**Exercise goal**
An exact copy of all the data below is needed.

Before-and-after object listings
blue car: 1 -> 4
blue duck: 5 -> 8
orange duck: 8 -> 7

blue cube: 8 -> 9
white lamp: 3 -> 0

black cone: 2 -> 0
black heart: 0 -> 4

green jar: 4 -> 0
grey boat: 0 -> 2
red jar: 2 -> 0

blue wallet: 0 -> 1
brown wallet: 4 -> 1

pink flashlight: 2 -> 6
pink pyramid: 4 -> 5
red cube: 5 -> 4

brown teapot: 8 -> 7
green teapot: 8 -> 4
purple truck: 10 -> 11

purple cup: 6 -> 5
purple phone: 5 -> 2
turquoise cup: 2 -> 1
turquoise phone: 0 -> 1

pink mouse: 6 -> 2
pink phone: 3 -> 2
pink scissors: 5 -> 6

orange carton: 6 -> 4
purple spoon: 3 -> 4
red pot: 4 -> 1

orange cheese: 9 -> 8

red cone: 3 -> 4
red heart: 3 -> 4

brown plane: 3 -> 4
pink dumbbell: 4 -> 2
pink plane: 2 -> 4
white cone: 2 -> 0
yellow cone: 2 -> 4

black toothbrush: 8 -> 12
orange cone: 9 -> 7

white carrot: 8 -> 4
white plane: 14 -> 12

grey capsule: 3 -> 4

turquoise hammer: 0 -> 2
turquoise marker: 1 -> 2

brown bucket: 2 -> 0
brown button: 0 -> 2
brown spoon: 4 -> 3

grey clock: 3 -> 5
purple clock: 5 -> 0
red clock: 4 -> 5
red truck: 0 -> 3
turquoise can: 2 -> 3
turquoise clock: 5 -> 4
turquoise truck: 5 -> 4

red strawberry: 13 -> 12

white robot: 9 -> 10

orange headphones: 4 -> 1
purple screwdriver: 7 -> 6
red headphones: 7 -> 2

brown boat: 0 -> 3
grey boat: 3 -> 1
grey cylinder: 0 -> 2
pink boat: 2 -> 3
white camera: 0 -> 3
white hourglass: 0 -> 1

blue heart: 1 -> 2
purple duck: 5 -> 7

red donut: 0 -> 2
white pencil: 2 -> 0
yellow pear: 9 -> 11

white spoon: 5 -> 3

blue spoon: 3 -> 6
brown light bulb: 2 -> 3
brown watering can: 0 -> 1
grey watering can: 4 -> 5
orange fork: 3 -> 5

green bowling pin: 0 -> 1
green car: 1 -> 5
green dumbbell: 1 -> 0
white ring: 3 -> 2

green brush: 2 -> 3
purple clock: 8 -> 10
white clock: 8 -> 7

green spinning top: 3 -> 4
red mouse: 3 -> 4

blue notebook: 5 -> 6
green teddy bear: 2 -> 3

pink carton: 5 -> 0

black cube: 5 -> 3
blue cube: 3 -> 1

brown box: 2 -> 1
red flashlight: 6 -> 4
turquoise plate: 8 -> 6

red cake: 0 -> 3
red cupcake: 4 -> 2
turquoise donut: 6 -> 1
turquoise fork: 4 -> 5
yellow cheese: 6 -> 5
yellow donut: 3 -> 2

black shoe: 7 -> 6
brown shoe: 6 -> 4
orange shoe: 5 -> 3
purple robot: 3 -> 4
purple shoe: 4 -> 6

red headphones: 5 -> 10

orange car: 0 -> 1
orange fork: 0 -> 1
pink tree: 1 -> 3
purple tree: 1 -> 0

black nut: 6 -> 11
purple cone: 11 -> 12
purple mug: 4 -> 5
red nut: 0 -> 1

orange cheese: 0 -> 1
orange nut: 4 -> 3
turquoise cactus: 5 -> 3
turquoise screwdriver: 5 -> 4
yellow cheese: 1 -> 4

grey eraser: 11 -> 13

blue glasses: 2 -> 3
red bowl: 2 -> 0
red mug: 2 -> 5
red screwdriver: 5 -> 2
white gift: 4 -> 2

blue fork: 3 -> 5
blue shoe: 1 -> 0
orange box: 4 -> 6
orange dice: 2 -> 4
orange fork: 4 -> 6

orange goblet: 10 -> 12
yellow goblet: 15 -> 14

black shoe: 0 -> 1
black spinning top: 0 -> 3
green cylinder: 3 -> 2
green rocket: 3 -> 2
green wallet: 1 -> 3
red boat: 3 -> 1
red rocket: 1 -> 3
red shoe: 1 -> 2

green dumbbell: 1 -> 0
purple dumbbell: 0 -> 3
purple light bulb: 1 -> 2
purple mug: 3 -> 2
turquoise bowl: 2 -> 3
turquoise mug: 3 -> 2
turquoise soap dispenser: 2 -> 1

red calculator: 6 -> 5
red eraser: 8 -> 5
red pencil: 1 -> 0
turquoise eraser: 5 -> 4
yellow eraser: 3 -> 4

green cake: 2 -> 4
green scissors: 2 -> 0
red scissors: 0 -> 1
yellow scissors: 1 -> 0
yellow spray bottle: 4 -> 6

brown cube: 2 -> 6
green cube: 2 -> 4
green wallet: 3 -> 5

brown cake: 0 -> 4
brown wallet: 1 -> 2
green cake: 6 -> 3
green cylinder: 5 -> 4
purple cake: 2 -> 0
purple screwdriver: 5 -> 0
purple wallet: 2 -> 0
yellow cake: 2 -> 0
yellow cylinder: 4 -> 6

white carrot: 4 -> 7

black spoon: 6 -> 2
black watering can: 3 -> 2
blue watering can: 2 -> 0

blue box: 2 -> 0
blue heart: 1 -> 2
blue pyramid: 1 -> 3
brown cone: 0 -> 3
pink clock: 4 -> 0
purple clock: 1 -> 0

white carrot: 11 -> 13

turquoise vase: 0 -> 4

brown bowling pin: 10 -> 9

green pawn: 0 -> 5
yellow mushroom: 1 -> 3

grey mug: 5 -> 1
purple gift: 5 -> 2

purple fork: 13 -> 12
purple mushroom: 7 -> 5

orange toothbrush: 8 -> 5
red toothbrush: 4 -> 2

**Task result**
blue car: 1 -> 4
blue duck: 5 -> 8
orange duck: 8 -> 7

blue cube: 8 -> 9
white lamp: 3 -> 0

black cone: 2 -> 0
black heart: 0 -> 4

green jar: 4 -> 0
grey boat: 0 -> 2
red jar: 2 -> 0

blue wallet: 0 -> 1
brown wallet: 4 -> 1

pink flashlight: 2 -> 6
pink pyramid: 4 -> 5
red cube: 5 -> 4

brown teapot: 8 -> 7
green teapot: 8 -> 4
purple truck: 10 -> 11

purple cup: 6 -> 5
purple phone: 5 -> 2
turquoise cup: 2 -> 1
turquoise phone: 0 -> 1

pink mouse: 6 -> 2
pink phone: 3 -> 2
pink scissors: 5 -> 6

orange carton: 6 -> 4
purple spoon: 3 -> 4
red pot: 4 -> 1

orange cheese: 9 -> 8

red cone: 3 -> 4
red heart: 3 -> 4

brown plane: 3 -> 4
pink dumbbell: 4 -> 2
pink plane: 2 -> 4
white cone: 2 -> 0
yellow cone: 2 -> 4

black toothbrush: 8 -> 12
orange cone: 9 -> 7

white carrot: 8 -> 4
white plane: 14 -> 12

grey capsule: 3 -> 4

turquoise hammer: 0 -> 2
turquoise marker: 1 -> 2

brown bucket: 2 -> 0
brown button: 0 -> 2
brown spoon: 4 -> 3

grey clock: 3 -> 5
purple clock: 5 -> 0
red clock: 4 -> 5
red truck: 0 -> 3
turquoise can: 2 -> 3
turquoise clock: 5 -> 4
turquoise truck: 5 -> 4

red strawberry: 13 -> 12

white robot: 9 -> 10

orange headphones: 4 -> 1
purple screwdriver: 7 -> 6
red headphones: 7 -> 2

brown boat: 0 -> 3
grey boat: 3 -> 1
grey cylinder: 0 -> 2
pink boat: 2 -> 3
white camera: 0 -> 3
white hourglass: 0 -> 1

blue heart: 1 -> 2
purple duck: 5 -> 7

red donut: 0 -> 2
white pencil: 2 -> 0
yellow pear: 9 -> 11

white spoon: 5 -> 3

blue spoon: 3 -> 6
brown light bulb: 2 -> 3
brown watering can: 0 -> 1
grey watering can: 4 -> 5
orange fork: 3 -> 5

green bowling pin: 0 -> 1
green car: 1 -> 5
green dumbbell: 1 -> 0
white ring: 3 -> 2

green brush: 2 -> 3
purple clock: 8 -> 10
white clock: 8 -> 7

green spinning top: 3 -> 4
red mouse: 3 -> 4

blue notebook: 5 -> 6
green teddy bear: 2 -> 3

pink carton: 5 -> 0

black cube: 5 -> 3
blue cube: 3 -> 1

brown box: 2 -> 1
red flashlight: 6 -> 4
turquoise plate: 8 -> 6

red cake: 0 -> 3
red cupcake: 4 -> 2
turquoise donut: 6 -> 1
turquoise fork: 4 -> 5
yellow cheese: 6 -> 5
yellow donut: 3 -> 2

black shoe: 7 -> 6
brown shoe: 6 -> 4
orange shoe: 5 -> 3
purple robot: 3 -> 4
purple shoe: 4 -> 6

red headphones: 5 -> 10

orange car: 0 -> 1
orange fork: 0 -> 1
pink tree: 1 -> 3
purple tree: 1 -> 0

black nut: 6 -> 11
purple cone: 11 -> 12
purple mug: 4 -> 5
red nut: 0 -> 1

orange cheese: 0 -> 1
orange nut: 4 -> 3
turquoise cactus: 5 -> 3
turquoise screwdriver: 5 -> 4
yellow cheese: 1 -> 4

grey eraser: 11 -> 13

blue glasses: 2 -> 3
red bowl: 2 -> 0
red mug: 2 -> 5
red screwdriver: 5 -> 2
white gift: 4 -> 2

blue fork: 3 -> 5
blue shoe: 1 -> 0
orange box: 4 -> 6
orange dice: 2 -> 4
orange fork: 4 -> 6

orange goblet: 10 -> 12
yellow goblet: 15 -> 14

black shoe: 0 -> 1
black spinning top: 0 -> 3
green cylinder: 3 -> 2
green rocket: 3 -> 2
green wallet: 1 -> 3
red boat: 3 -> 1
red rocket: 1 -> 3
red shoe: 1 -> 2

green dumbbell: 1 -> 0
purple dumbbell: 0 -> 3
purple light bulb: 1 -> 2
purple mug: 3 -> 2
turquoise bowl: 2 -> 3
turquoise mug: 3 -> 2
turquoise soap dispenser: 2 -> 1

red calculator: 6 -> 5
red eraser: 8 -> 5
red pencil: 1 -> 0
turquoise eraser: 5 -> 4
yellow eraser: 3 -> 4

green cake: 2 -> 4
green scissors: 2 -> 0
red scissors: 0 -> 1
yellow scissors: 1 -> 0
yellow spray bottle: 4 -> 6

brown cube: 2 -> 6
green cube: 2 -> 4
green wallet: 3 -> 5

brown cake: 0 -> 4
brown wallet: 1 -> 2
green cake: 6 -> 3
green cylinder: 5 -> 4
purple cake: 2 -> 0
purple screwdriver: 5 -> 0
purple wallet: 2 -> 0
yellow cake: 2 -> 0
yellow cylinder: 4 -> 6

white carrot: 4 -> 7

black spoon: 6 -> 2
black watering can: 3 -> 2
blue watering can: 2 -> 0

blue box: 2 -> 0
blue heart: 1 -> 2
blue pyramid: 1 -> 3
brown cone: 0 -> 3
pink clock: 4 -> 0
purple clock: 1 -> 0

white carrot: 11 -> 13

turquoise vase: 0 -> 4

brown bowling pin: 10 -> 9

green pawn: 0 -> 5
yellow mushroom: 1 -> 3

grey mug: 5 -> 1
purple gift: 5 -> 2

purple fork: 13 -> 12
purple mushroom: 7 -> 5

orange toothbrush: 8 -> 5
red toothbrush: 4 -> 2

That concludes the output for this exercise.